## Exercise
What you return must match the records below exactly, apart from the omitted pictures.

Extracted records
┄┄┄┄┄┄

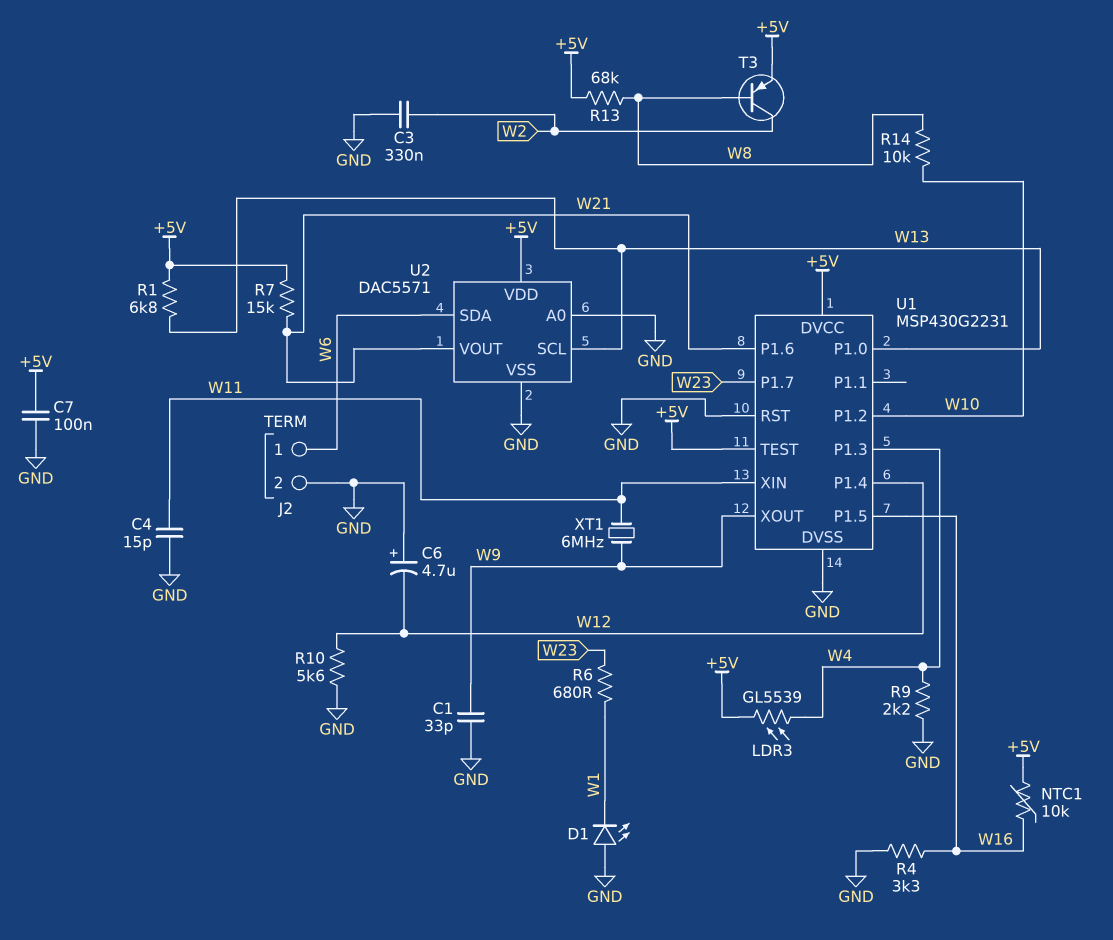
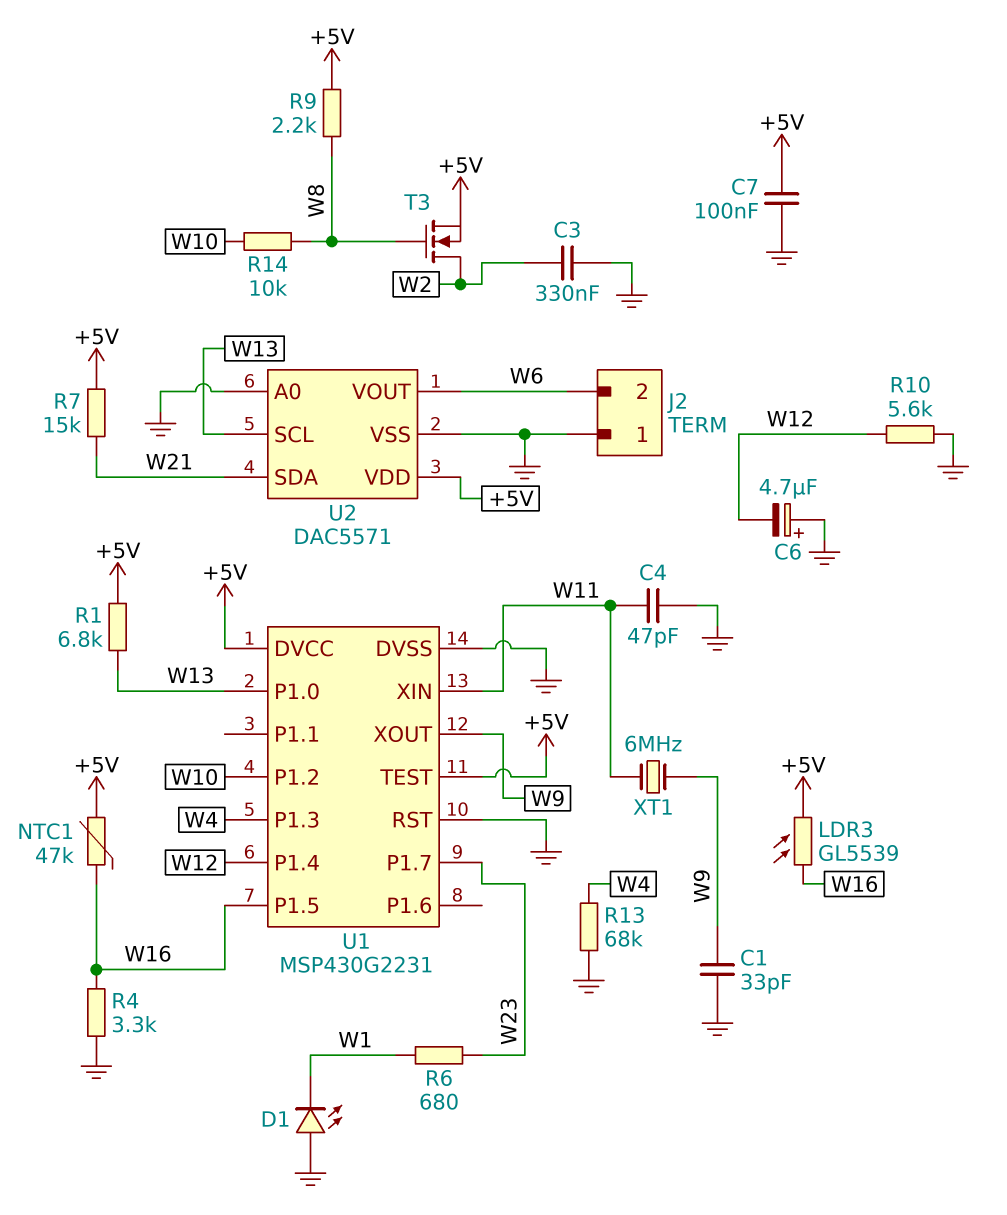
C4: 15pF (GND, W11) -> 47pF (GND, W11)
J2 pin 1: W6 -> GND
J2 pin 2: GND -> W6
LDR3: GL5539 (+5V, W4) -> GL5539 (+5V, W16)
NTC1: 10k (+5V, W16) -> 47k (+5V, W16)
R9: 2.2k (GND, W4) -> 2.2k (+5V, W8)
R13: 68k (+5V, W8) -> 68k (GND, W4)
T3: PNP (B W8, C W2, E +5V) -> NMOS (G W8, D W2, S +5V)
U1 pin P1.6: W21 -> none
U2 pin SDA: W6 -> W21
U2 pin VOUT: W21 -> W6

┄┄┄┄┄┄

## Task response
C4: 15pF (GND, W11) -> 47pF (GND, W11)
J2 pin 1: W6 -> GND
J2 pin 2: GND -> W6
LDR3: GL5539 (+5V, W4) -> GL5539 (+5V, W16)
NTC1: 10k (+5V, W16) -> 47k (+5V, W16)
R9: 2.2k (GND, W4) -> 2.2k (+5V, W8)
R13: 68k (+5V, W8) -> 68k (GND, W4)
T3: PNP (B W8, C W2, E +5V) -> NMOS (G W8, D W2, S +5V)
U1 pin P1.6: W21 -> none
U2 pin SDA: W6 -> W21
U2 pin VOUT: W21 -> W6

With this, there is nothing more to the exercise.